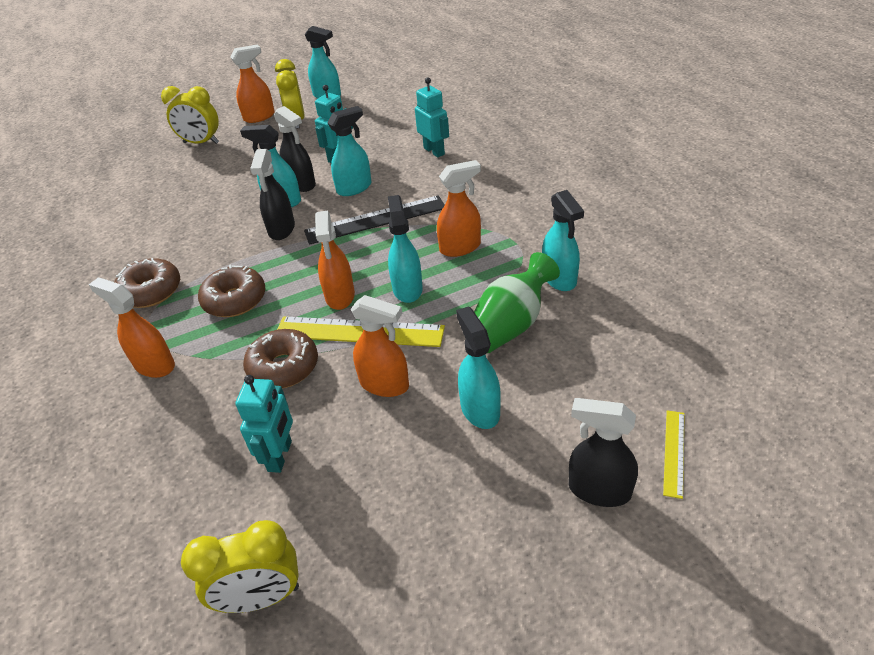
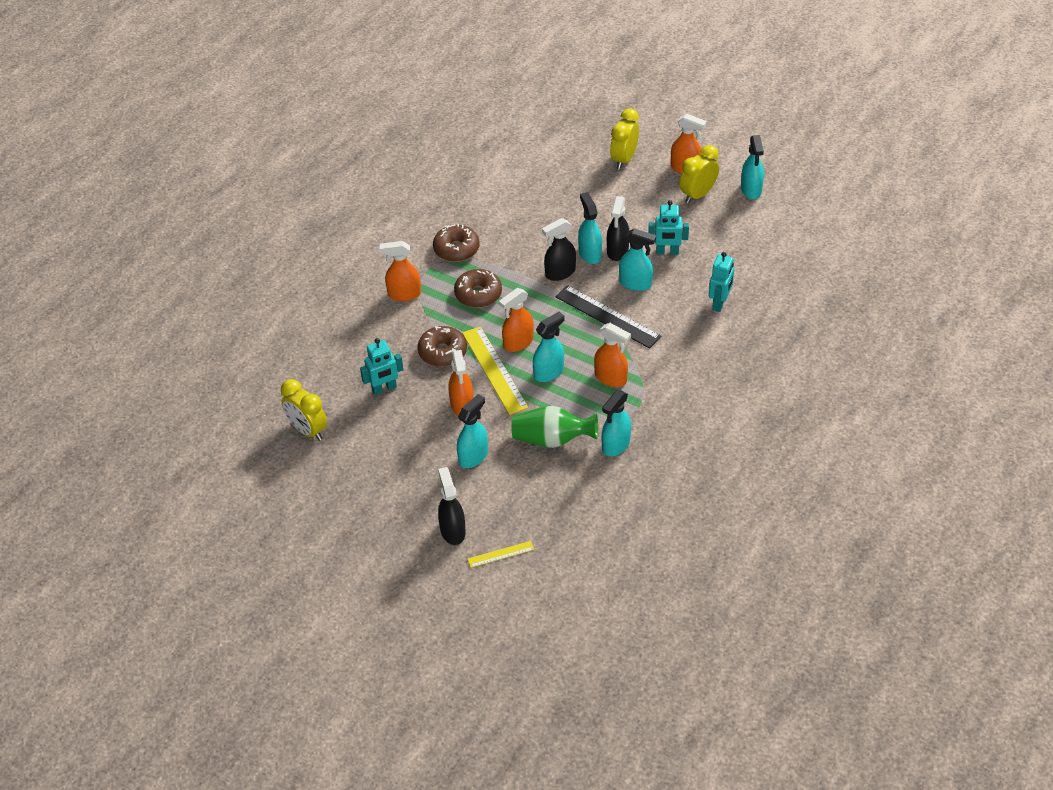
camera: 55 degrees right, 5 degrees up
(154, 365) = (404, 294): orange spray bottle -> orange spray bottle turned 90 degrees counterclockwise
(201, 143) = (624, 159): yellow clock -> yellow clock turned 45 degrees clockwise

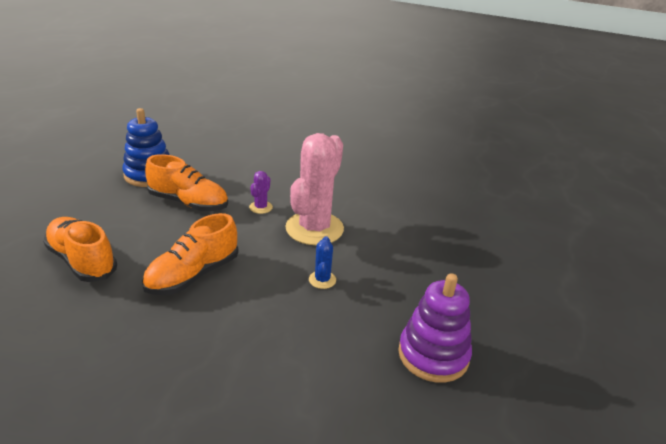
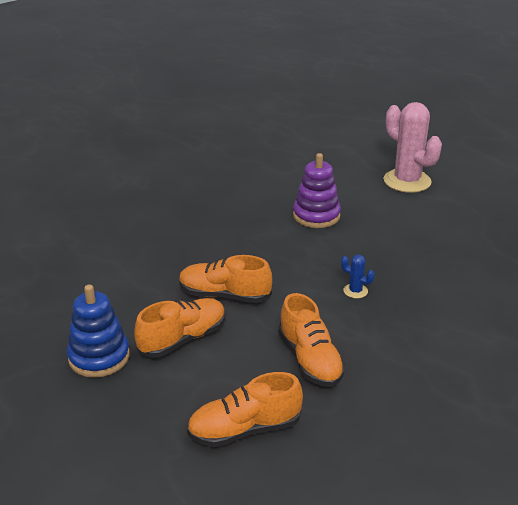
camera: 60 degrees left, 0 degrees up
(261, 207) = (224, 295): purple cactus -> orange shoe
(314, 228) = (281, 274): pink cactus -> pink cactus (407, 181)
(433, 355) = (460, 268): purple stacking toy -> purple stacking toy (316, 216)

•••

What is required
All lines above with "orange" in them should be returned.

Result of this task
(154, 365) = (404, 294): orange spray bottle -> orange spray bottle turned 90 degrees counterclockwise
(261, 207) = (224, 295): purple cactus -> orange shoe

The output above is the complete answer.